Stated problem: Gather every line below that contains the string "kern", matching its case exactly.

Record excerpts:
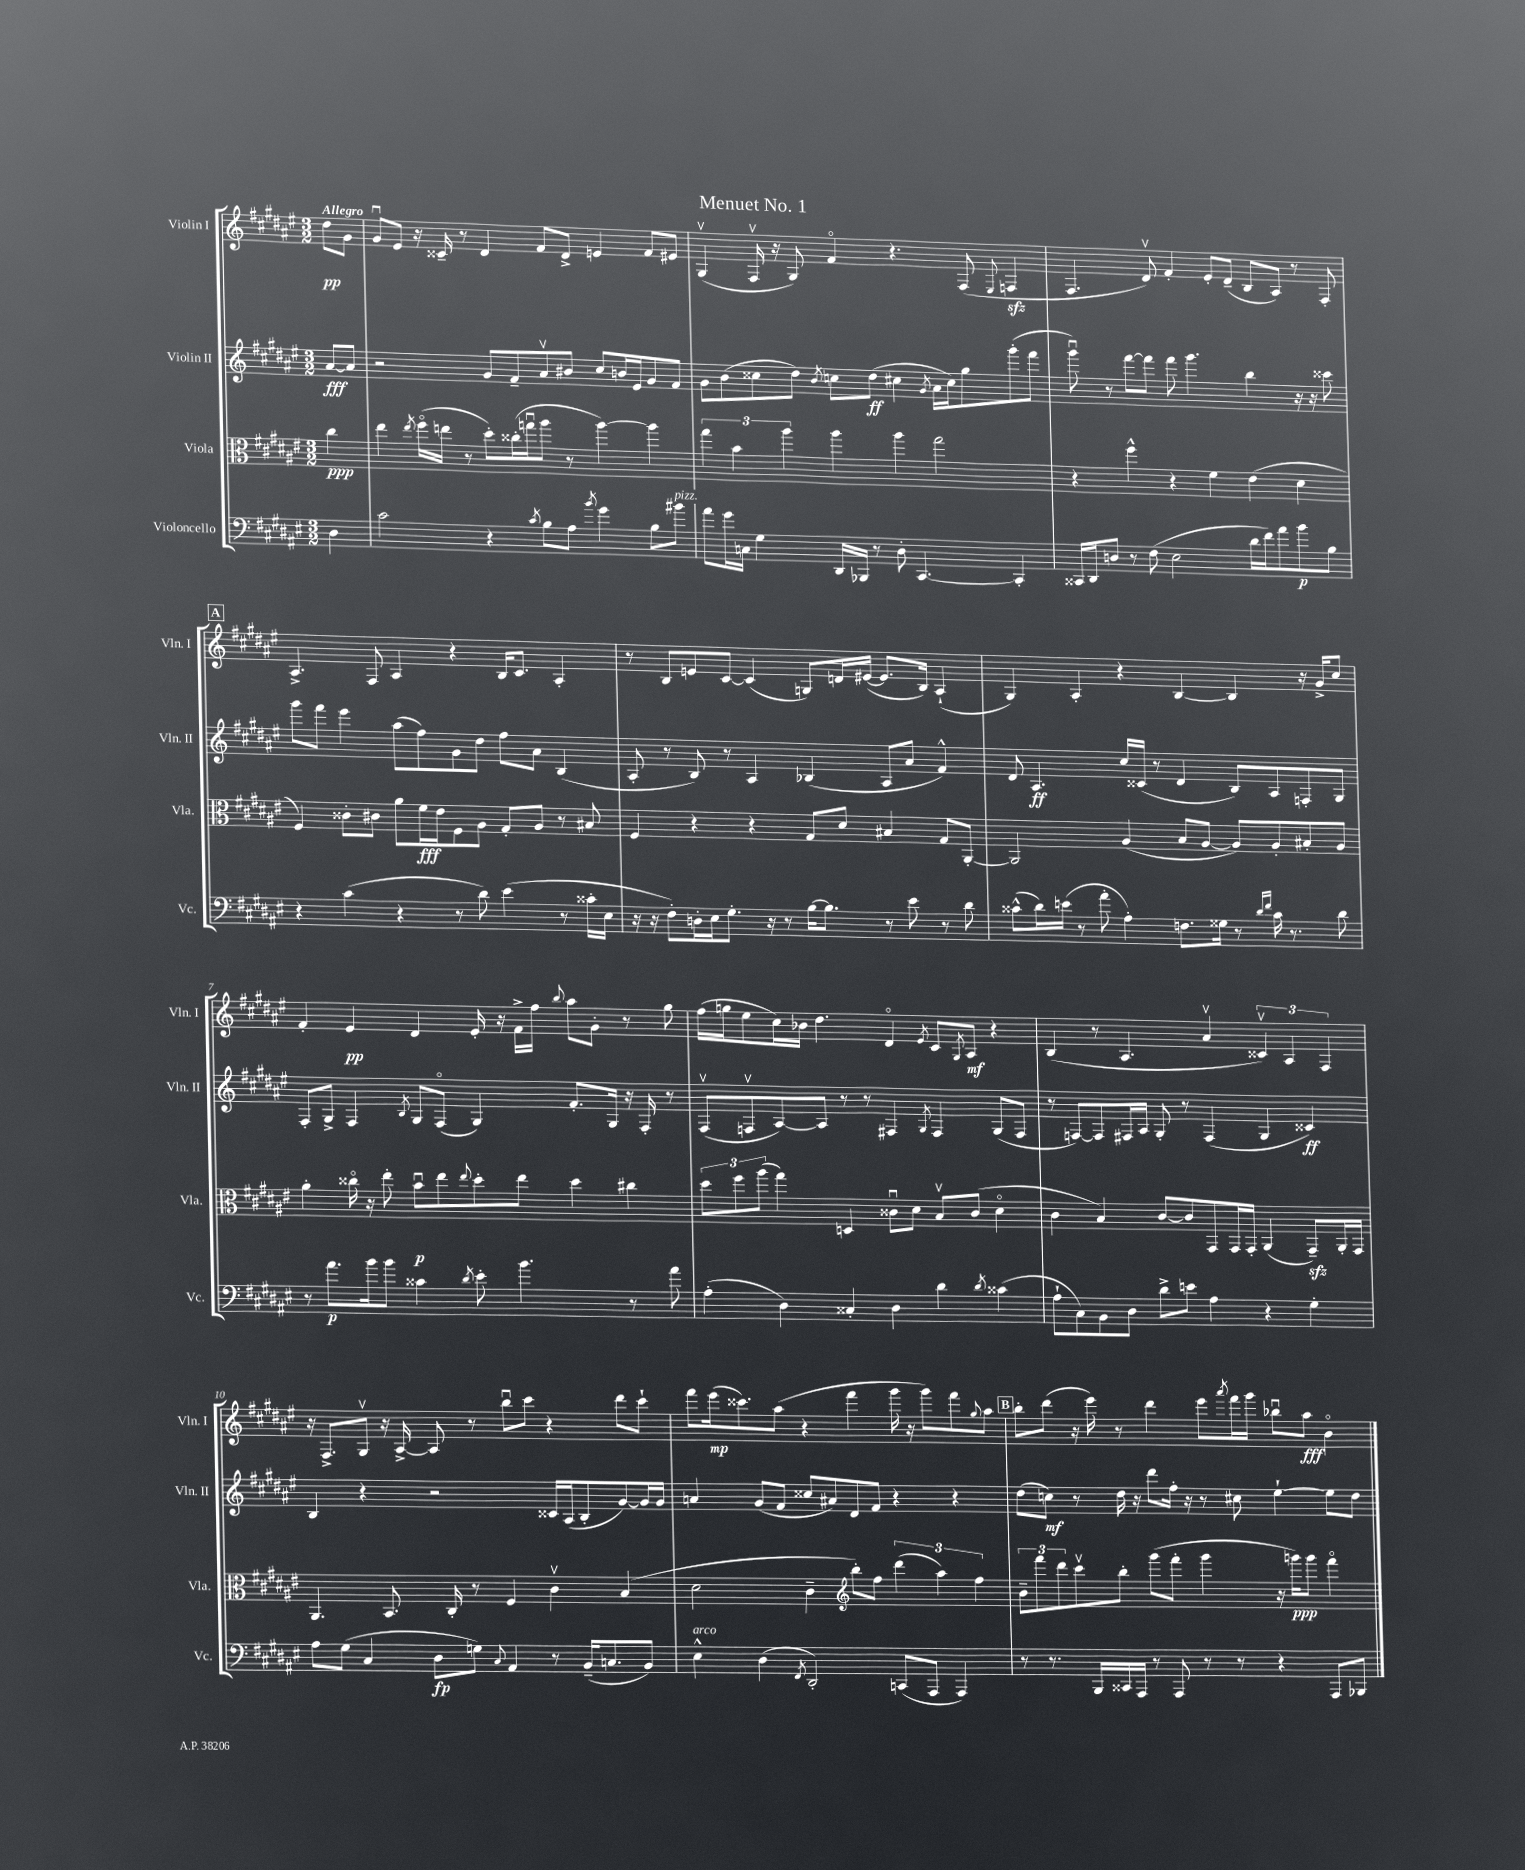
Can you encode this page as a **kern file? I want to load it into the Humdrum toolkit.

**kern	**kern	**kern	**kern
*staff4	*staff3	*staff2	*staff1
*clefF4	*clefC3	*clefG2	*clefG2
*k[f#c#g#d#a#e#]	*k[f#c#g#d#a#e#]	*k[f#c#g#d#a#e#]	*k[f#c#g#d#a#e#]
*M3/2	*M3/2	*M3/2	*M3/2
4D#\	4cc#\	[8a#/L	8dd#\L
.	.	8a#/]J	8g#\J
=	=	=	=
2c#\	4ee#\	2r	8g#u/L
.	.	.	8e#/J
.	8qee#/	.	.
.	(16ff#o\LL	.	16r
.	16ee\JJ	.	16c##~/
.	8r	.	8r
4r	8dd#'\L)	8g#/L	4d#/
.	(16cc##'\L	8f#~/	.
.	16ggu\J	.	.
8qc#/	.	.	.
8B\L	8aa#\J	8a#v/	8f#/L
8A#\J	8r	8b#/J	8d#^/J
8qb/	.	.	.
4g#\	[4aa#\)	8cc#/L	4e/
.	.	16b/L	.
.	.	16e#/J	.
8B\L	4aa#\]	8g#/	8f#/L
8b#\J	.	8f#/J	8e#/J
=	=	=	=
8a#\L	6gg#\	8g#\L	(4G#v/
16g#\L	.	(8b\	.
.	6b\	.	.
16C\JJ	.	.	.
4G#\	.	8cc##\	16F#v/
.	.	.	16r
.	6aa#\	.	.
.	.	8dd#\J)	8G#/)
.	.	8qb/	.
16DD#/LL	4aa#\	8cc\L	4f#o/
16BBB-/JJ	.	.	.
8r	.	(8dd#\J	.
8D#'\	4aa#\	4cc#\	4.r
[4.CC#/	.	.	.
.	.	8qg#/	.
.	2gg#\	16a#\LL	.
.	.	16cc#\J)	.
.	.	8gg#\	(8F#/
.	.	.	8qqE#/
4CC#'/]	.	(8ggg#'\	4F/
.	.	8fff#\J	.
=	=	=	=
16CC##/LL	4r	8ggg#u\)	4.F#/
16DD#/J	.	.	.
8D/J	.	8r	.
8r	4ff#^^\	[8fff#\L	.
(8F#\	.	8fff#\]J	8d#v/)
2E#\	4r	8fff#\	4f#'/
.	.	4.ggg#\	.
.	4f#\	.	8e#'/L
.	.	.	(8d#~/J
16d#\LL	(4e#\	4bb\	8B/L
16f#\J)	.	.	.
8a#\	.	.	8A#/J)
8b\	4d#\	16r	8r
.	.	16r	.
8B\J	.	8ccc##\	8F#'/
=	=	=	=
4r	4F#/)	8ggg#\L	4.A#^/
.	.	8fff#\J	.
(4c#\	8c##'\L	4eee#\	.
.	8c#\J	.	8F#/
4r	8a#\L	(8aa#\L	4A#/
.	16f#\L	8ff#\)	.
.	16e#\J	.	.
8r	8F#\	8g#\	4r
8d#\)	8A#\J	8dd#\J	.
(4e#\	8G#'/L	8ff#\L	16B/LK
.	.	.	8.c#/J
.	8A#/J	8a#\J	.
8r	8r	(4B/	4A#'/
16c##'\LL	8B#/	.	.
16E#\JJ	.	.	.
=	=	=	=
16r	4F#/	8A#'/	8r
16r	.	.	.
8F#'\L)	.	8r	8B/L
16D'\L	4r	8B/)	8e/
16E#\J	.	.	.
8.G#'\J	.	8r	[8c#/J
.	4r	4A#/	(4c#/]
16r	.	.	.
8r	.	.	.
[16B\LK	8G#/L	(4B-/	8G/L)
8.B\]J	.	.	.
.	8d#/J	.	16d/L
.	.	.	([16e#/JJ
8r	4B#/	8A#/L	8.e#/]L
8e#\	.	8a#/J	.
.	.	.	16B/Jk)
8r	8G#/L	4f#^^/)	(4A#`/
8d#\	[8AA#'/J	.	.
=	=	=	=
(8c##^^\L	2AA#/]	8d#/	4G#/)
16d#\L)	.	4.A#/	.
(16e\JJ	.	.	.
8r	.	.	4A#'/
8a#'\	.	.	.
4A#'\)	(4A#/	16cc#/LL	4r
.	.	(16c##/JJ	.
.	.	8r	.
8.F\L	8B/L	4d#/	[4B/
.	[8A#/J	.	.
16G##\Jk	.	.	.
8r	8A#/]L)	8B/L)	4B/]
16qqd#/LL	.	.	.
16qqf#/JJ	.	.	.
16c##\	8A#'/	8A#/	.
8.r	.	.	.
.	8B#'/	8F'/	16r
.	.	.	16g#^/LK
8d#\	8A#/J	8G#/J	8cc#/J
=	=	=	=
8r	4a#'\	8F#'/L	4f#'/
8.a#\L	.	8G#^/J	.
.	16cc##o\	4F#/	4e#/
16b\k	16r	.	.
8b\J	8ee#'\	.	.
.	.	8qB/	.
4c##\	8bu\L	8G#/L	4d#/
.	8ee#\	(8F#o/J	.
8qd#/	8qqee#/	.	.
8e#'\	8dd#'\	4G#/)	16e#'/
.	.	.	16r
4.b\	8ee#\J	.	16f#^\LL
.	.	.	16ff#\JJ
.	.	.	8qqbb/
.	4dd#\	8.f#'/L	8aa#\L
.	.	.	8g#'\J
.	.	16G#/Jk	.
8r	4cc#\	16r	8r
.	.	16F#'/	.
8a#\	.	8r	8gg#\
=	=	=	=
(4A#'\	12dd#\L	(8F#v/L	(16ff#\LL
.	.	.	16gg\J
.	12ff#\	.	.
.	.	8Fv/	8ee#\
.	(12aa#\J	.	.
4D#\)	4gg#\)	[8A#/)	16cc#\L)
.	.	.	16b-\JJ
.	.	8A#/]J	4.dd#\
4C##'/	4D/	8r	.
.	.	8r	.
4D#\	8c##u\L	4F#/	4d#o/
.	8d#\J	.	.
.	.	8qG#/	8qe#/
4d#\	8Bv/L	4F#/	8c#/L
.	.	.	8qG#/
.	(8c##/J	.	8A#/J
8qd#/	.	.	.
(4c##\	4d#o\	(8G#/L	4r
.	.	8F#/J	.
=	=	=	=
8A#`\L	4c#\	8r	(4B/
8C#\)	.	[8F/L)	.
8BB\	4B/)	8F/]	8r
8D#\J	.	16F#/L	4.A#/
.	.	16A#/JJ	.
8d#^\L	[8c#/L	8G#'/	.
8e\J	8c#/]	8r	.
4A#\	8GG#/	(4F#/	4a#v/
.	16GG#/L	.	.
.	16GG#'/JJ	.	.
4r	(4AA#/	4G#/	6c##v/)
.	.	.	6A#/
4G#'\	8GG#~/L)	4c##/)	.
.	.	.	6F#/
.	16AA#'/L	.	.
.	16GG#/JJ	.	.
=	=	=	=
8A#\L	4.AA#/	4B/	16r
.	.	.	8.F#^/L
(8G#\J	.	.	.
4C#/	.	4r	8G#v/J
.	8.BB/	.	16r
.	.	.	[16A#^/
8D#\L	.	2r	8A#/]
.	16C#'/	.	.
8G\J)	8r	.	8r
8qqC#/	.	.	.
4AA#/	4F#/	.	8bbu\L
.	.	.	8ccc#\J
8r	4c#v\	16c##/LL	4r
.	.	(16A#/J	.
(16BB~/LK	.	8B'/	.
8.C/	.	.	.
.	(4B/	[8g#/)	8ddd#\L
8BB/J)	.	16g#/]L	8ccc#`\J
.	.	16g#/JJ	.
=	=	=	=
4E#^^\	2d#\	4a/	8fff#\L
.	.	.	(16eee#\k
.	.	.	8.ccc##\)
(4D#\	.	(8g#/L	.
.	.	8f#/J	(8aa#\J
8qFF#/	.	.	.
2DD#'/)	4c#~\	8cc##/L	4r
.	.	8a#/)	.
*	*clefG2	*	*
.	8bb'\L)	8d#/	4fff#\
.	8ff#\J	8f#/J	.
(8CC/L	(6ddd#\	4r	16ggg#\
.	.	.	16r
8AAA#/J	.	.	8ggg#\L)
.	6aa#\)	.	.
4AAA#/)	.	4r	8fff#\
.	6ff#\	.	.
.	.	.	8qqgg#/
.	.	.	8aa#\J
=	=	=	=
8r	12b~\L	(8dd#\L	8bb'\L
.	12fff#\	.	.
8.r	.	8cc\J)	(8ddd#\J
.	12ddd#\	.	.
.	8ccc#v\	8r	16r
16BBB/LL	.	.	16eee#\)
16CC##/	8bb'\J	16dd#\	8r
16AAA#/JJ	.	16r	.
8r	(8ggg#\L	8ddd#\L	4ddd#\
8AAA#/	8fff#'\J	16ff#'\Jk	.
.	.	16r	.
8r	4ggg#\	8r	8eee#\L
.	.	.	8qaaa#/
8r	.	8cc#\	16fff#\L
.	.	.	16ggg#\JJ
4r	16r	[4ee#`\	8bb-u\L
.	16ggg\LK)	.	.
.	8ggg\J	.	8aa#\J
8AAA#/L	4fff#o\	8ee#\]L	4bo\
8BBB-/J	.	8dd#\J	.
==	==	==	==
*-	*-	*-	*-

The reply:
Can you encode this page as a **kern file? I want to load it into the Humdrum toolkit.
**kern	**kern	**kern	**kern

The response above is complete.